» AIM OF THE EXERCISE: In the entries below, repeat only the lines between those holding "OLED2 pin SDA: TX -> RX" and "FAN pin SIG: TX -> D7", inclusive. Leave pictures out.

» PROVIDED MATERIAL:
□ □ □ □ □ □ □

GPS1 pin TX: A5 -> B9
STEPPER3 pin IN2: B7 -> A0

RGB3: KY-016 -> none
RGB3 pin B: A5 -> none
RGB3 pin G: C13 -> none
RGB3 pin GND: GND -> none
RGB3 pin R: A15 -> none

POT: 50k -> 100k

□ □ □ □ □ □ □

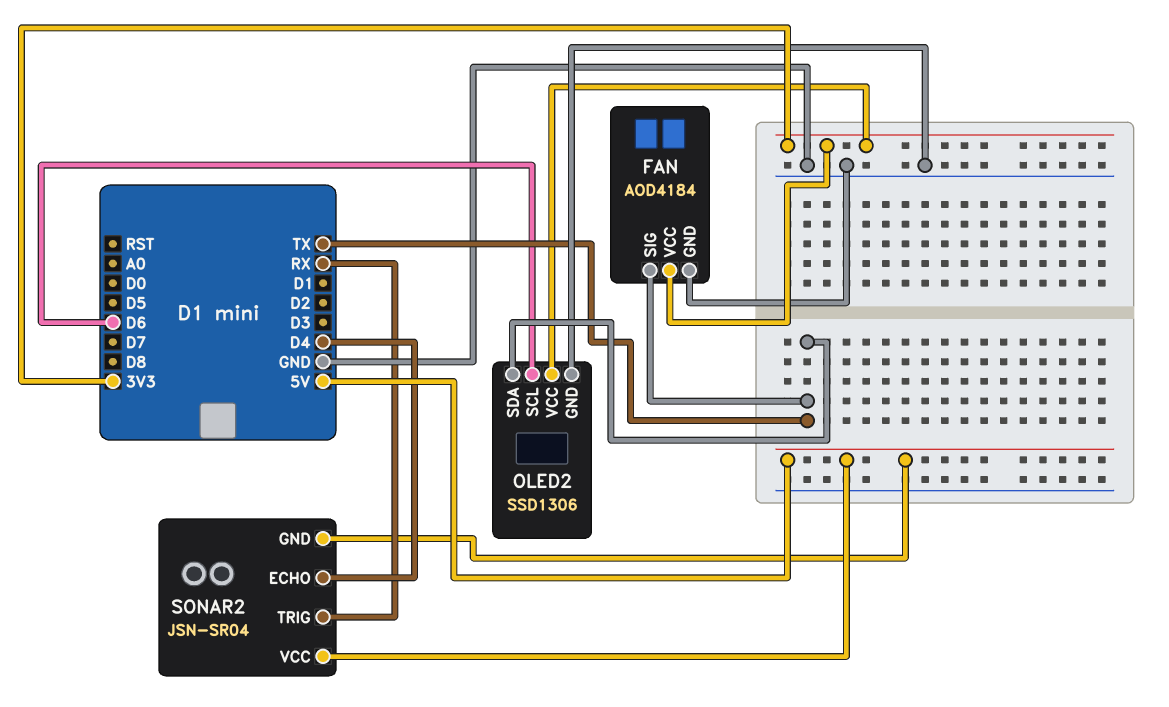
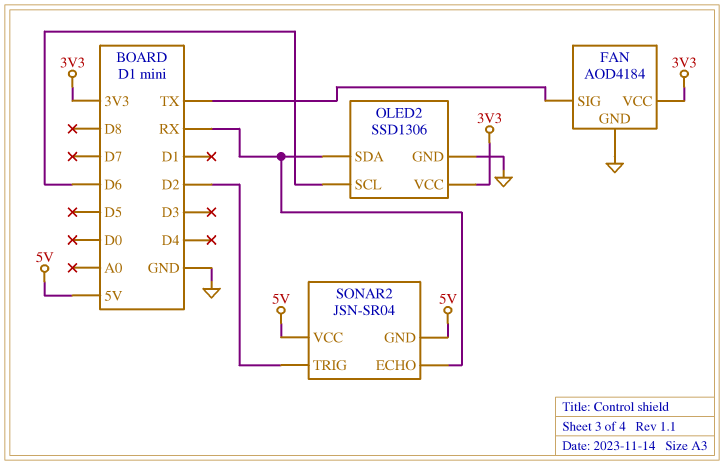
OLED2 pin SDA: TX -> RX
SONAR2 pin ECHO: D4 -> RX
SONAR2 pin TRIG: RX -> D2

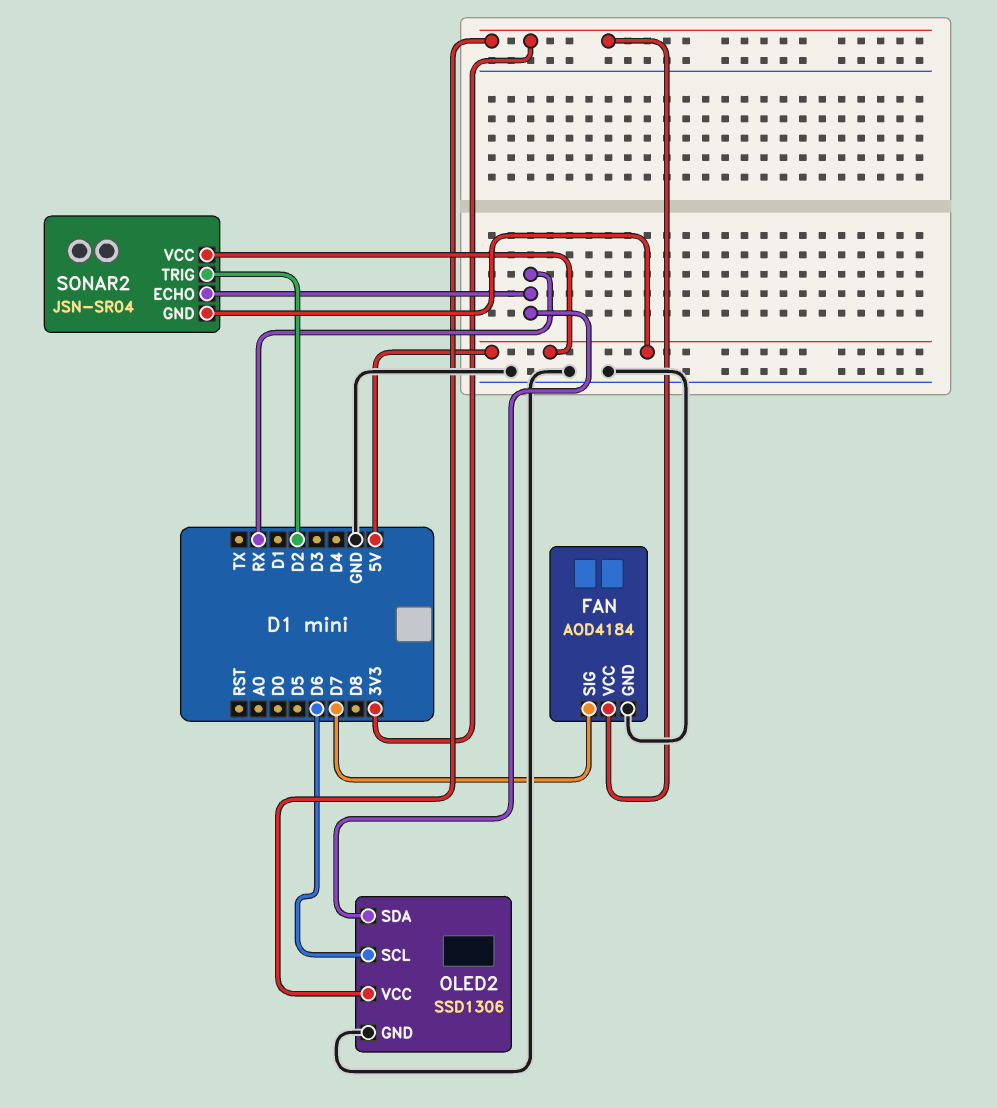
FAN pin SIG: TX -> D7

□ □ □ □ □ □ □

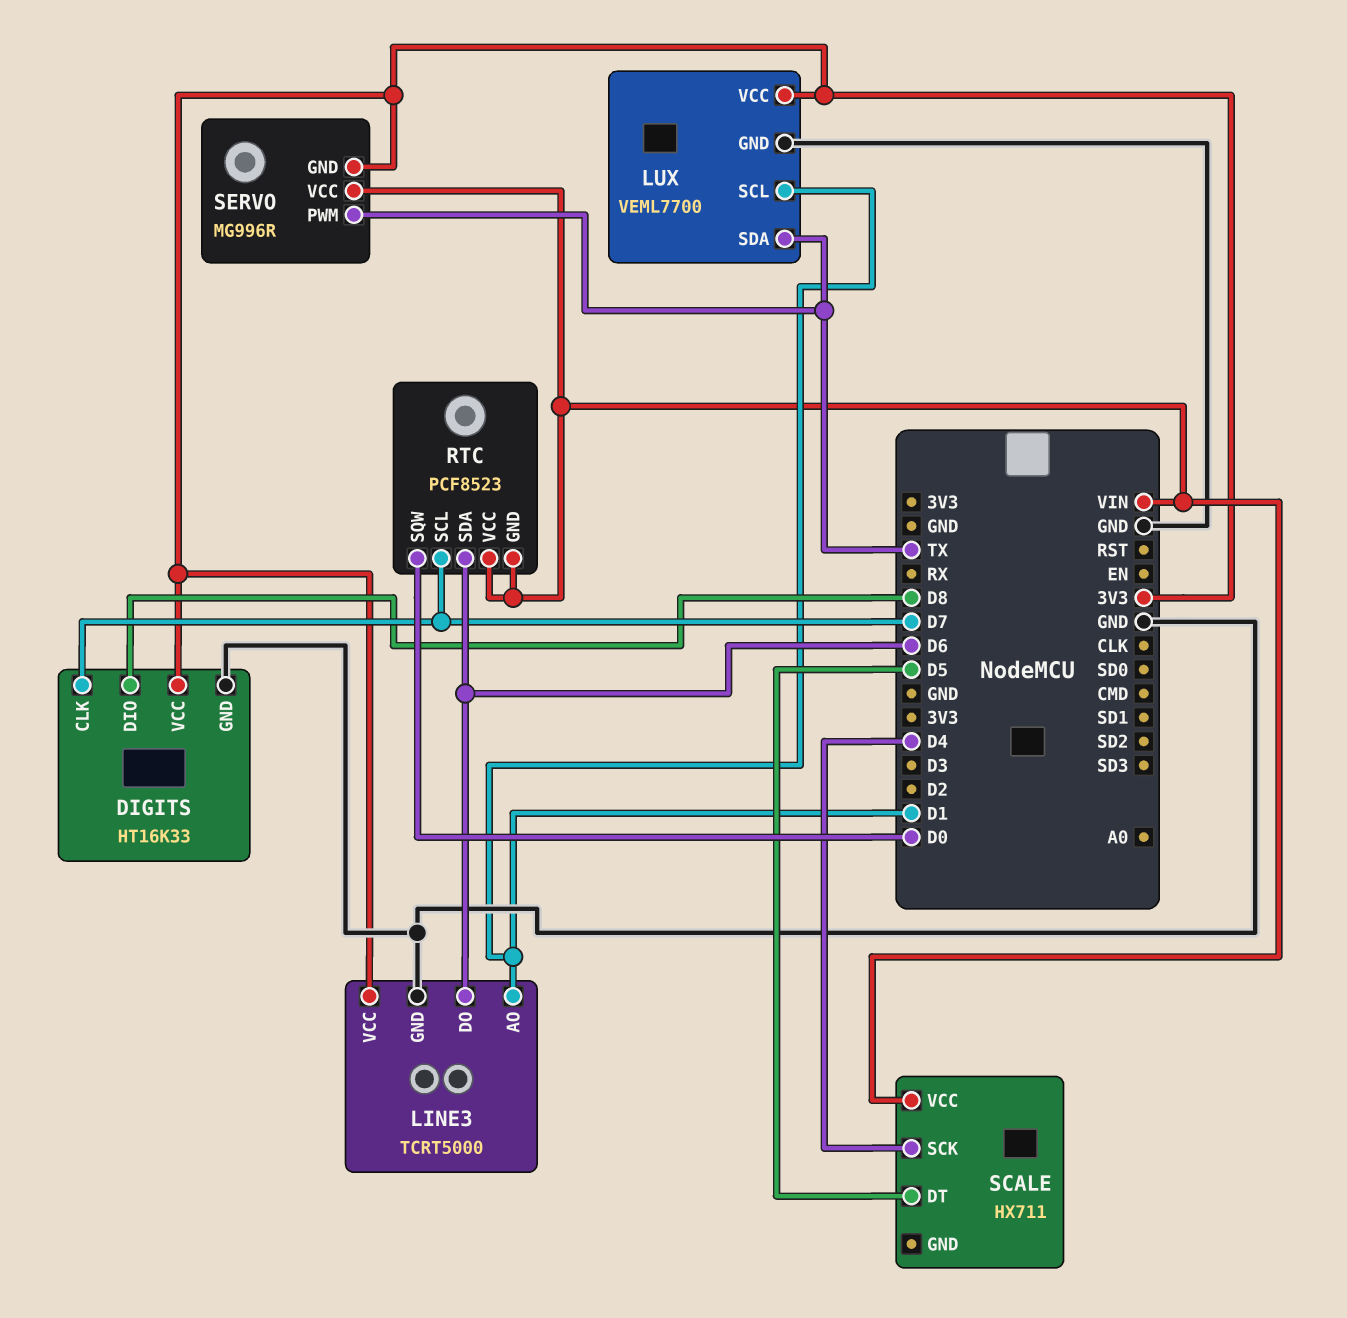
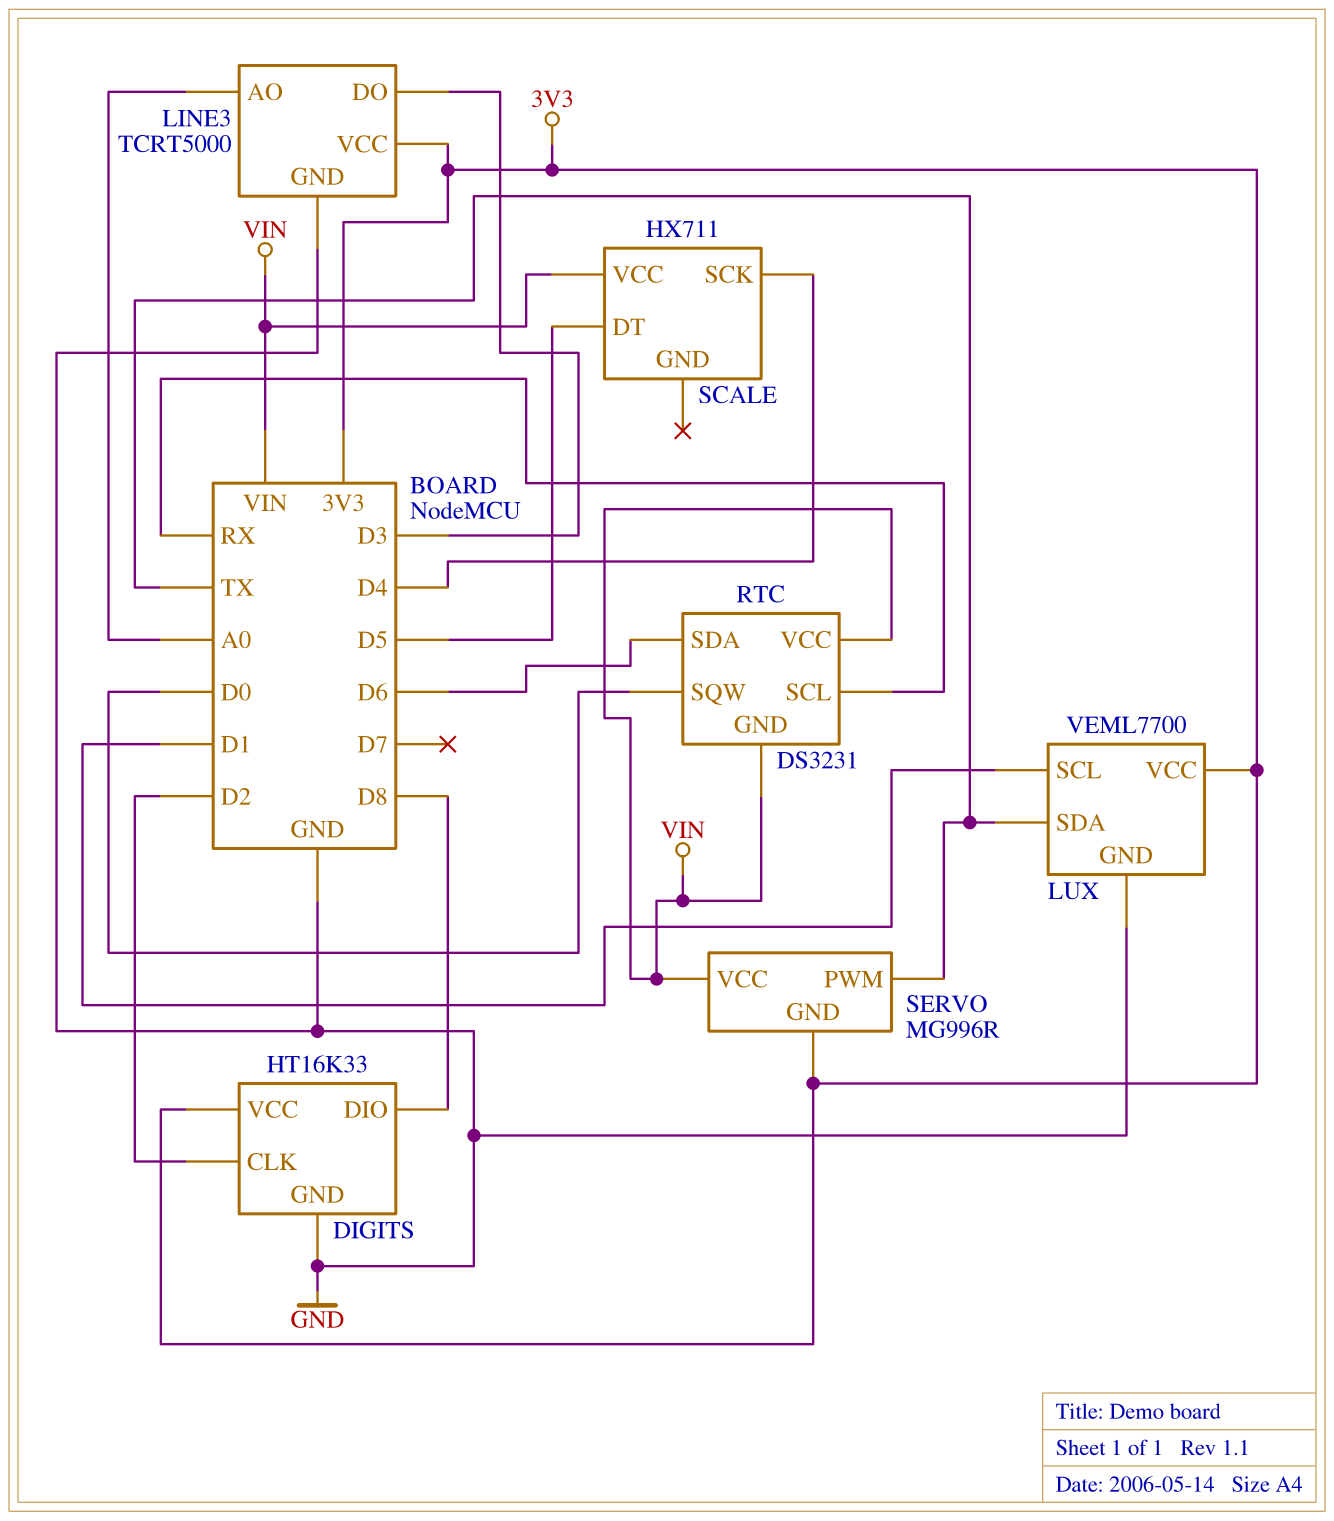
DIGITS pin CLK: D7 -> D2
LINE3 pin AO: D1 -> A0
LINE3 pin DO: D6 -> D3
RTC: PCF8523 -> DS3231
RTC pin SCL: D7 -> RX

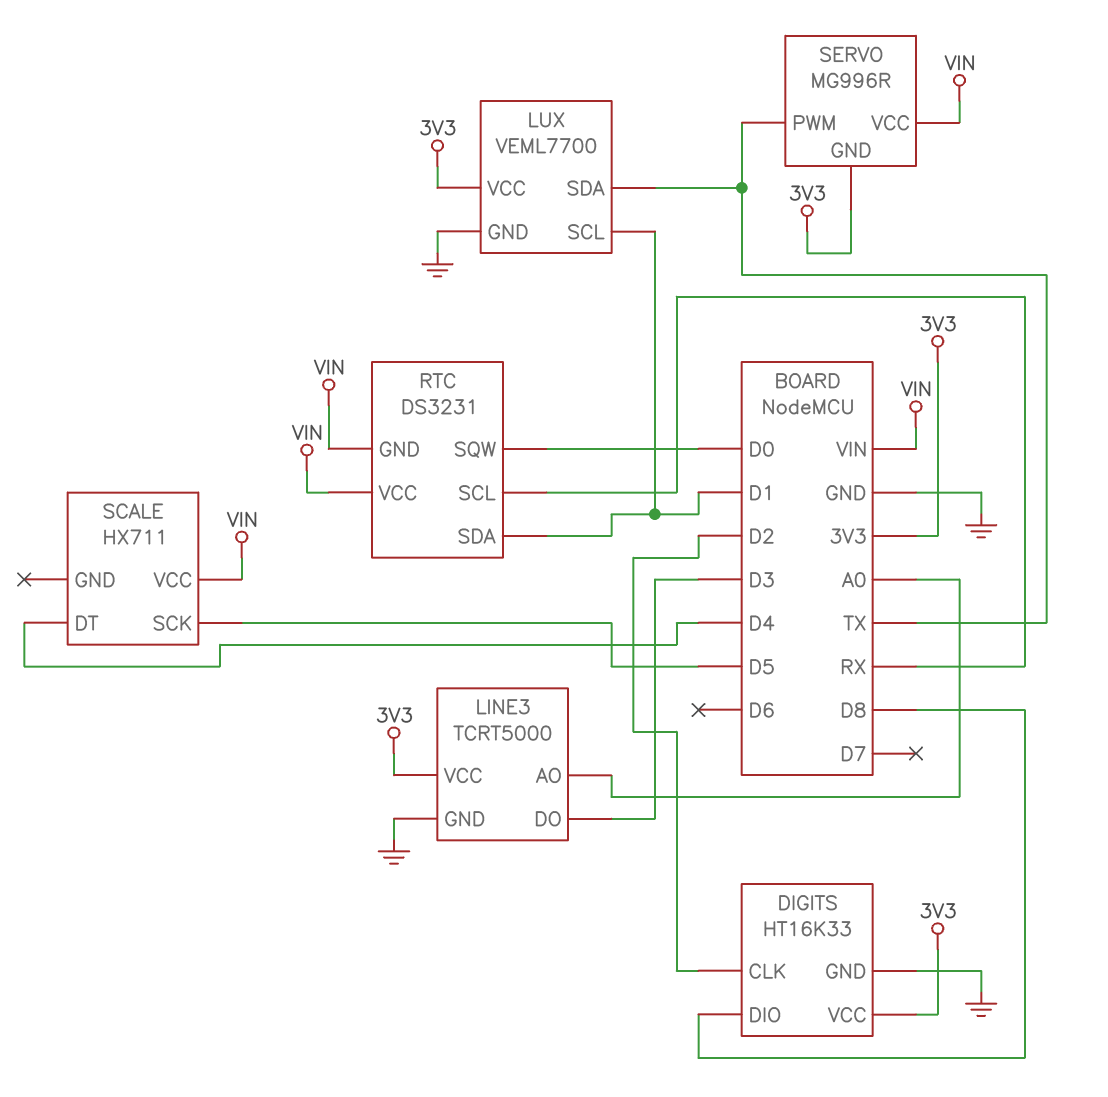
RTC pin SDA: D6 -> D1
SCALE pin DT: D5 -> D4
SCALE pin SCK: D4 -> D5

□ □ □ □ □ □ □

» TASK RESULT:
OLED2 pin SDA: TX -> RX
SONAR2 pin ECHO: D4 -> RX
SONAR2 pin TRIG: RX -> D2

FAN pin SIG: TX -> D7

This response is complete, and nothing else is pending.